REQUIRED ACTION: Which lines should be repeated? Exactly the one containing "V201: 2.5V (plus" and every line after it through the end of the entries below.

INPUT DATA:
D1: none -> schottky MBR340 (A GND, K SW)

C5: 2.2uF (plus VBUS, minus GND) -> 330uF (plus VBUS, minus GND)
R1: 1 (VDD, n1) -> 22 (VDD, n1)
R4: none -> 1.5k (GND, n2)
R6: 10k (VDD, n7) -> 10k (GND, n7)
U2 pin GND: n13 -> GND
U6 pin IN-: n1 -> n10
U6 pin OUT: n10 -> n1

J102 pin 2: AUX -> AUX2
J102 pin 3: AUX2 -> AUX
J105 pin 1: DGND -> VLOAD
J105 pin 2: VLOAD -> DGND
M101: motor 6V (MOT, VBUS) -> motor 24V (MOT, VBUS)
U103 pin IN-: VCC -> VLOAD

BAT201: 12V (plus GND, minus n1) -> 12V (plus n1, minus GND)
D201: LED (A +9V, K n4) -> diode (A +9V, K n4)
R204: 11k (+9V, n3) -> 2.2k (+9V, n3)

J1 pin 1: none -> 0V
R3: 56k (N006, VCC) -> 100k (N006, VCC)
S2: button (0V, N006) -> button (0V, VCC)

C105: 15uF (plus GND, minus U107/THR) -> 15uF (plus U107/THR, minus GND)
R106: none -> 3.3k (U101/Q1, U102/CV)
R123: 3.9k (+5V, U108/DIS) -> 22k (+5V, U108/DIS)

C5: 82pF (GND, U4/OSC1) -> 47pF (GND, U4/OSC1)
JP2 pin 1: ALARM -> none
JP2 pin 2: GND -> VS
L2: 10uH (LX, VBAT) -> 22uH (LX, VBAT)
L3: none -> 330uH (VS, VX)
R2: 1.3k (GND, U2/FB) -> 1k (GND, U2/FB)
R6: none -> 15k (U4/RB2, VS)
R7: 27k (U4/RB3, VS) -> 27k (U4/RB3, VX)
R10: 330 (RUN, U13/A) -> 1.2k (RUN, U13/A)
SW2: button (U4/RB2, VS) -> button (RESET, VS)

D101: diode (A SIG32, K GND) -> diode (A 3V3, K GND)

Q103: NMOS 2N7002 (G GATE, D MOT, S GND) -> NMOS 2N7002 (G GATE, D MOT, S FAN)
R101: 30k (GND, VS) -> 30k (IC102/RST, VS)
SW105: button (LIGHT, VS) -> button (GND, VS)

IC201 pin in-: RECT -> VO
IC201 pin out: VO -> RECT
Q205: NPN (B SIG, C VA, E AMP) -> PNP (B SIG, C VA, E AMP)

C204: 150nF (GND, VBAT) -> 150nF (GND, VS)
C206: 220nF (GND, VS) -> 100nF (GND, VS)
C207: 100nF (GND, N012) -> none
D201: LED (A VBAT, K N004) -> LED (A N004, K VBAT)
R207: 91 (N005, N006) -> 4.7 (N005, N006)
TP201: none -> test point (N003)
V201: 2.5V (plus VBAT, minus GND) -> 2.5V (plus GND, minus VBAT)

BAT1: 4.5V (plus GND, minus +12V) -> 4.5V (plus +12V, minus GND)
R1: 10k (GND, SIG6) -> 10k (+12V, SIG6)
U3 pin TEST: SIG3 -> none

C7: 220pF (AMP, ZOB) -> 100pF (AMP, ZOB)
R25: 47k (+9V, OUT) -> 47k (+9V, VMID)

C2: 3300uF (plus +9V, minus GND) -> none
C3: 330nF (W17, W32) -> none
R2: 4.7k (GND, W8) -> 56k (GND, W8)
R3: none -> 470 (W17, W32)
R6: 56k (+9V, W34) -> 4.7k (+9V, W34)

SOLVED EXERCISE:
V201: 2.5V (plus VBAT, minus GND) -> 2.5V (plus GND, minus VBAT)

BAT1: 4.5V (plus GND, minus +12V) -> 4.5V (plus +12V, minus GND)
R1: 10k (GND, SIG6) -> 10k (+12V, SIG6)
U3 pin TEST: SIG3 -> none

C7: 220pF (AMP, ZOB) -> 100pF (AMP, ZOB)
R25: 47k (+9V, OUT) -> 47k (+9V, VMID)

C2: 3300uF (plus +9V, minus GND) -> none
C3: 330nF (W17, W32) -> none
R2: 4.7k (GND, W8) -> 56k (GND, W8)
R3: none -> 470 (W17, W32)
R6: 56k (+9V, W34) -> 4.7k (+9V, W34)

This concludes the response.